Collected data entries:
►

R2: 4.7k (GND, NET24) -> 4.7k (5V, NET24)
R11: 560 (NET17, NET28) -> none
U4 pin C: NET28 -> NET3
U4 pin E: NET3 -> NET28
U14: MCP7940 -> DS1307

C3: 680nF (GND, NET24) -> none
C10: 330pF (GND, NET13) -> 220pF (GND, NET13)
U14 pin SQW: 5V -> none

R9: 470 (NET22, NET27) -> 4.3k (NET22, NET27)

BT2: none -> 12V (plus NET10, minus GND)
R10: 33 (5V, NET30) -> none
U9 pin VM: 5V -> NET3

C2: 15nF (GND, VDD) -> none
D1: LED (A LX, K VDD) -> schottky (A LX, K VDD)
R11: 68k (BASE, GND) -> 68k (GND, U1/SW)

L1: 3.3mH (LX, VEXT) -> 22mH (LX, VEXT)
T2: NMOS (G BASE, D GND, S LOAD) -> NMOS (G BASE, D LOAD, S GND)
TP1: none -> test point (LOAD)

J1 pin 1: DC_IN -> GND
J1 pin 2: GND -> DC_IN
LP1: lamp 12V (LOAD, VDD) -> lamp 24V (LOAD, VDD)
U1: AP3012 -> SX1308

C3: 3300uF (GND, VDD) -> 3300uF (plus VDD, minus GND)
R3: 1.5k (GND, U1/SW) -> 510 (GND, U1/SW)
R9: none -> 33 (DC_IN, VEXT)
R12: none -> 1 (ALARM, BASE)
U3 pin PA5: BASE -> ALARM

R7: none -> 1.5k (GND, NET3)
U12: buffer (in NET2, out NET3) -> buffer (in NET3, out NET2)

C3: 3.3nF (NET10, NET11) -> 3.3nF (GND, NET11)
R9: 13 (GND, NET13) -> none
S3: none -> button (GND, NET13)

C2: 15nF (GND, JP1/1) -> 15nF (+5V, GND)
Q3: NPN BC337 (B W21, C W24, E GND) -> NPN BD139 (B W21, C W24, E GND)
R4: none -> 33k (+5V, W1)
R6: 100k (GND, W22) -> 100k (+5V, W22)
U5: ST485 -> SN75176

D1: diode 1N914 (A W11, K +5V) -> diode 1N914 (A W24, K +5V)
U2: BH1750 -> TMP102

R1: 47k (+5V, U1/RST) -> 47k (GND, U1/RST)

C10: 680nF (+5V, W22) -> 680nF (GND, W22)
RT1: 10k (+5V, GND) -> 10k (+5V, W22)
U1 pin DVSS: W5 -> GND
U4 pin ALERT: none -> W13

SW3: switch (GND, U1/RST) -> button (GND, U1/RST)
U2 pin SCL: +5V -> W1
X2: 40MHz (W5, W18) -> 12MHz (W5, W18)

◄

#### Task directions:
In the entries above, one line contains "S3: none -> button (GND, NET13)" and another contains "SW3: switch (GND, U1/RST)". Reproduce exactly those two lines and the lines between them, nothing else.

#### Exercise answer:
S3: none -> button (GND, NET13)

C2: 15nF (GND, JP1/1) -> 15nF (+5V, GND)
Q3: NPN BC337 (B W21, C W24, E GND) -> NPN BD139 (B W21, C W24, E GND)
R4: none -> 33k (+5V, W1)
R6: 100k (GND, W22) -> 100k (+5V, W22)
U5: ST485 -> SN75176

D1: diode 1N914 (A W11, K +5V) -> diode 1N914 (A W24, K +5V)
U2: BH1750 -> TMP102

R1: 47k (+5V, U1/RST) -> 47k (GND, U1/RST)

C10: 680nF (+5V, W22) -> 680nF (GND, W22)
RT1: 10k (+5V, GND) -> 10k (+5V, W22)
U1 pin DVSS: W5 -> GND
U4 pin ALERT: none -> W13

SW3: switch (GND, U1/RST) -> button (GND, U1/RST)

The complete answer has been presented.